Task to carry out:
When you come to the line with "gray square: (622, 1578)", begin repeating; continue exactly through the final line of the records and include nothing from before.

Data:
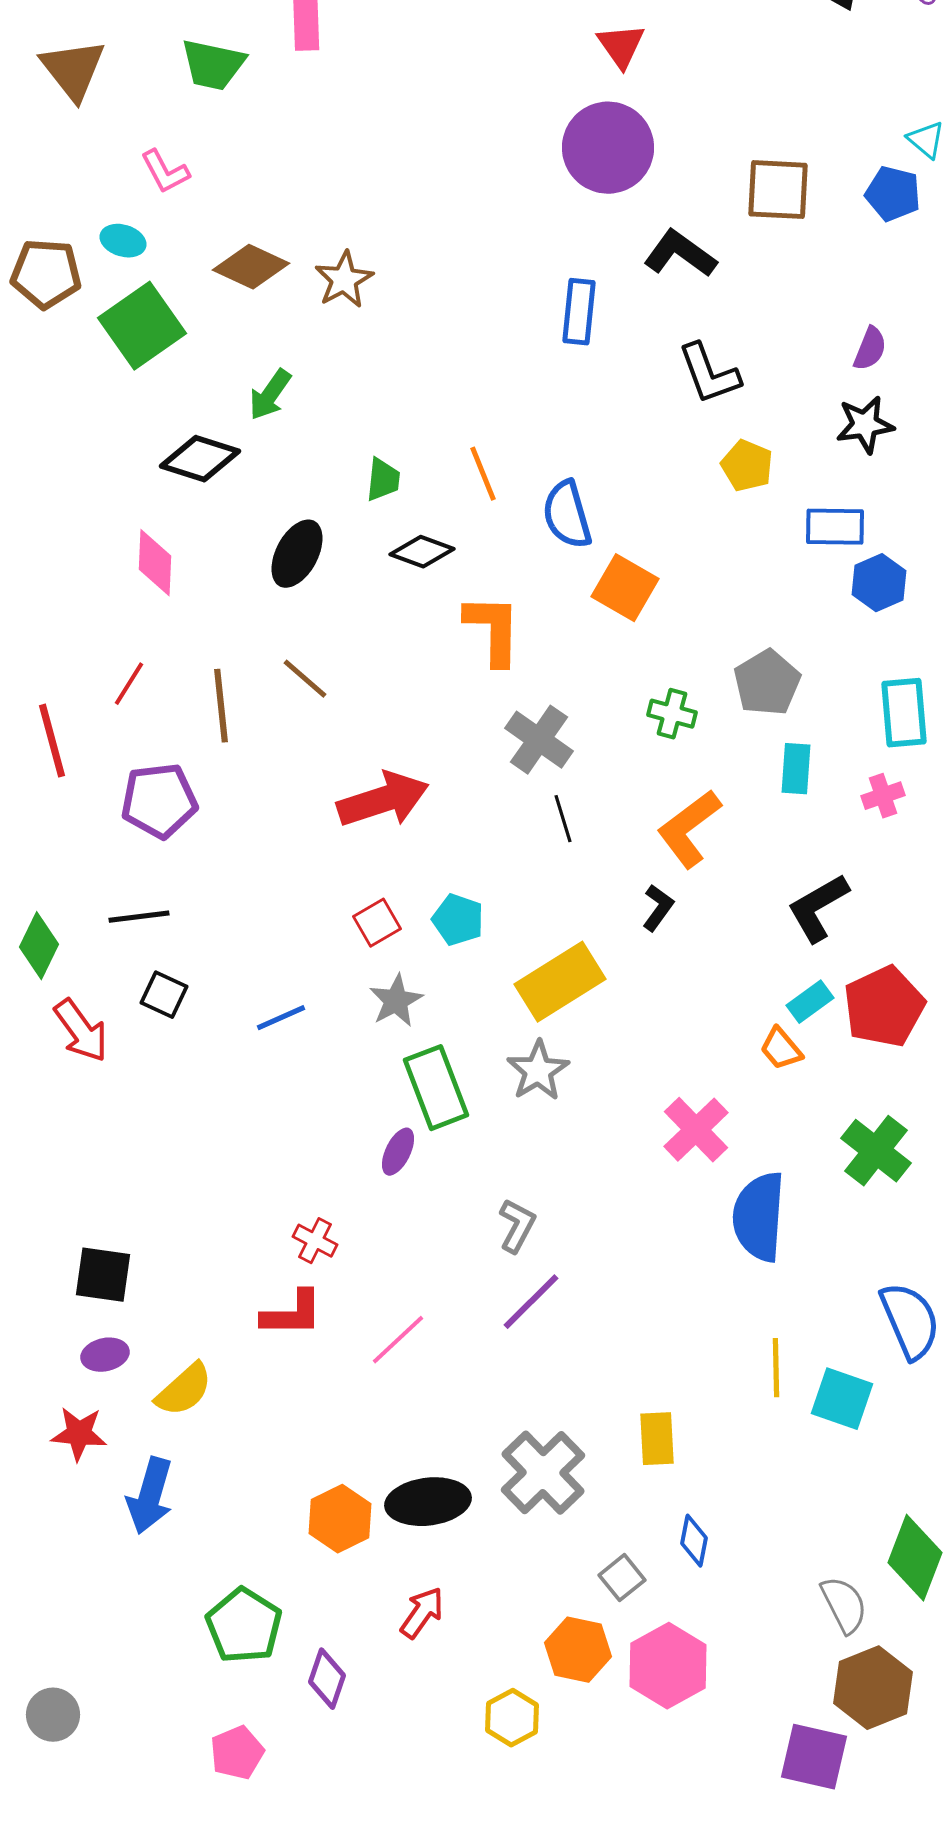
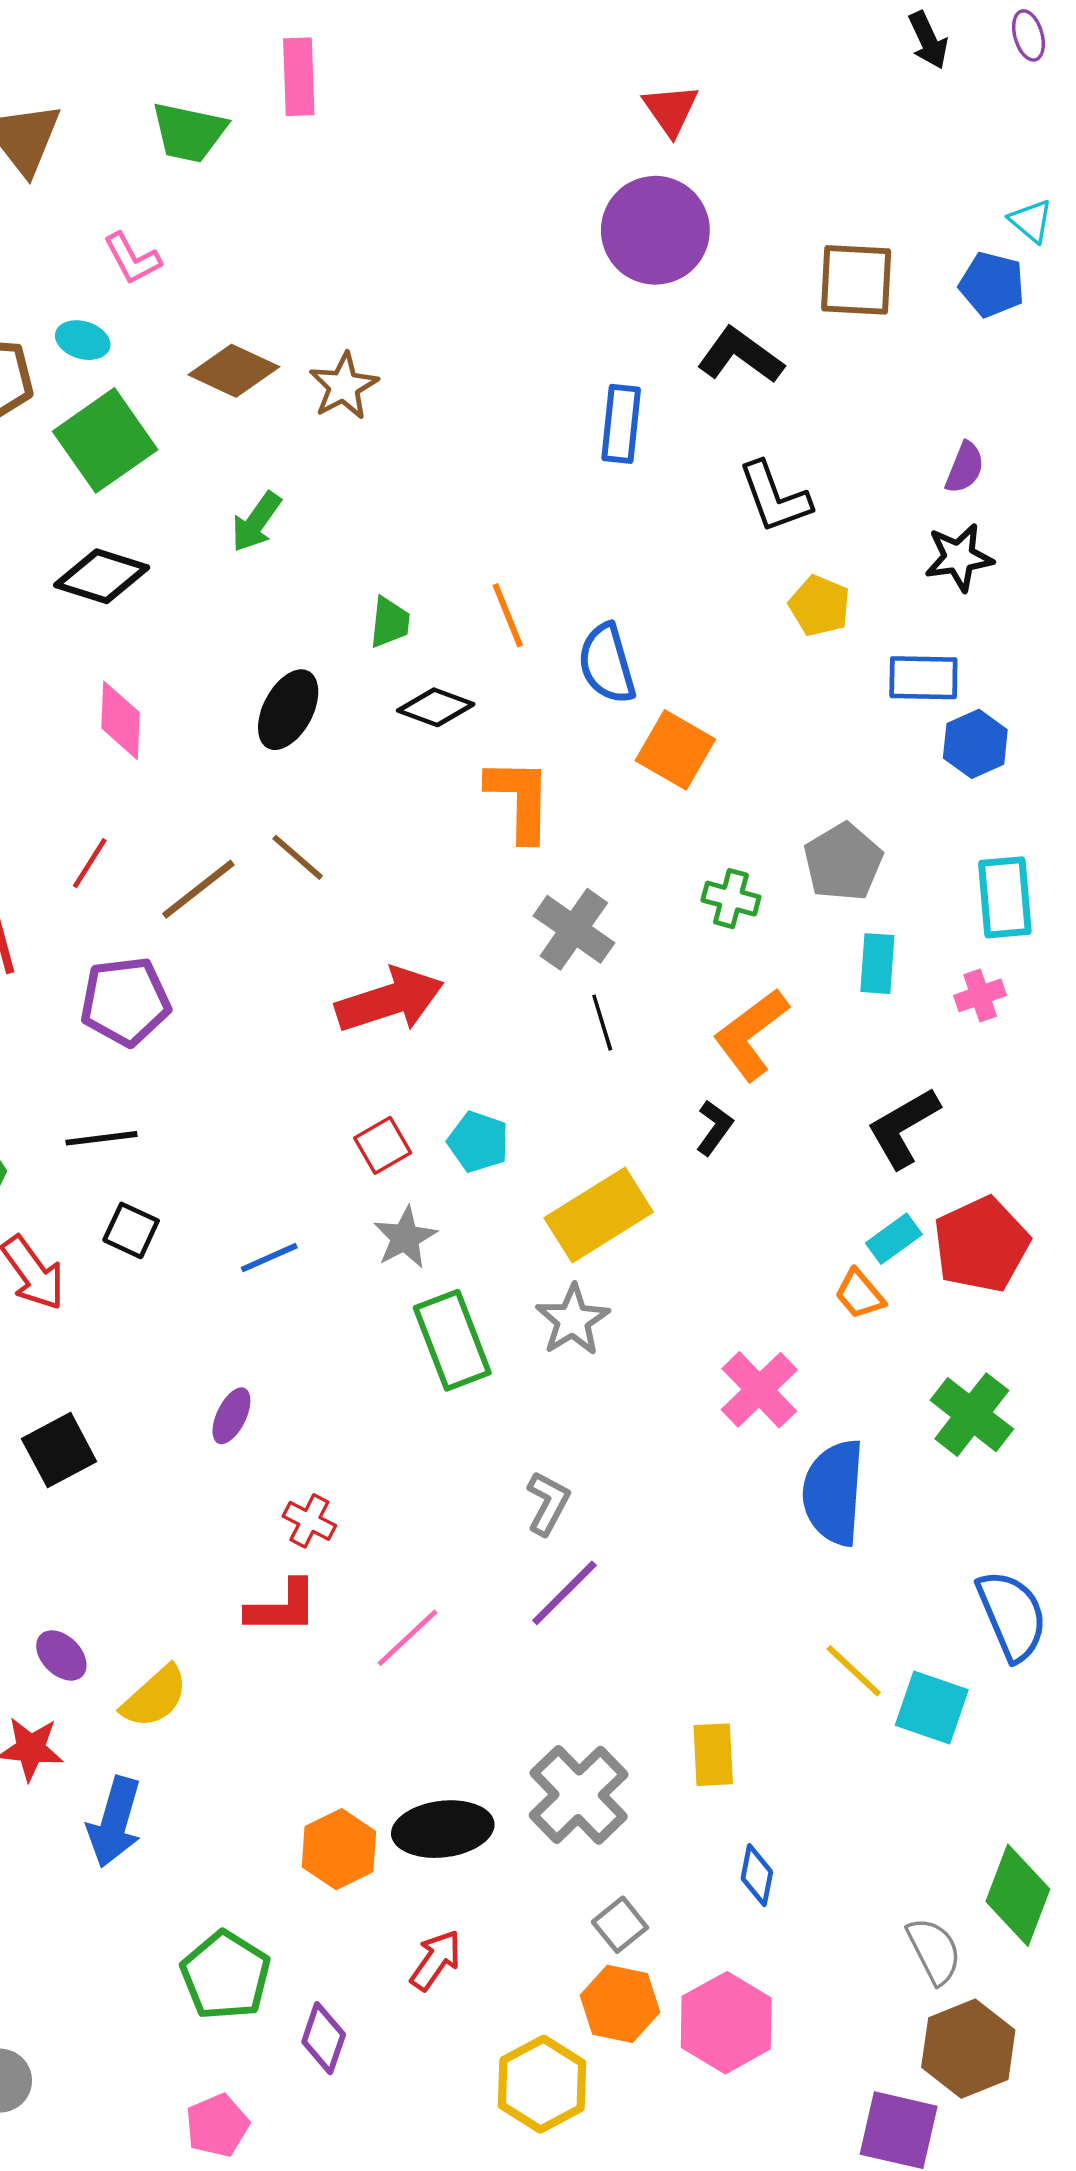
black diamond: (200, 459) -> (102, 576), moved
brown line: (221, 706) -> (198, 889), turned 58
purple ellipse: (398, 1152) -> (231, 1416), moved
black square: (103, 1275) -> (59, 1450), moved, turned -36
purple ellipse: (105, 1355) -> (61, 1655), turned 57
yellow line: (776, 1368) -> (854, 1671), turned -46
gray square: (622, 1578) -> (620, 1925), moved
yellow hexagon: (512, 1718) -> (542, 2084), size x1.4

Response area:
gray square: (622, 1578) -> (620, 1925), moved
yellow hexagon: (512, 1718) -> (542, 2084), size x1.4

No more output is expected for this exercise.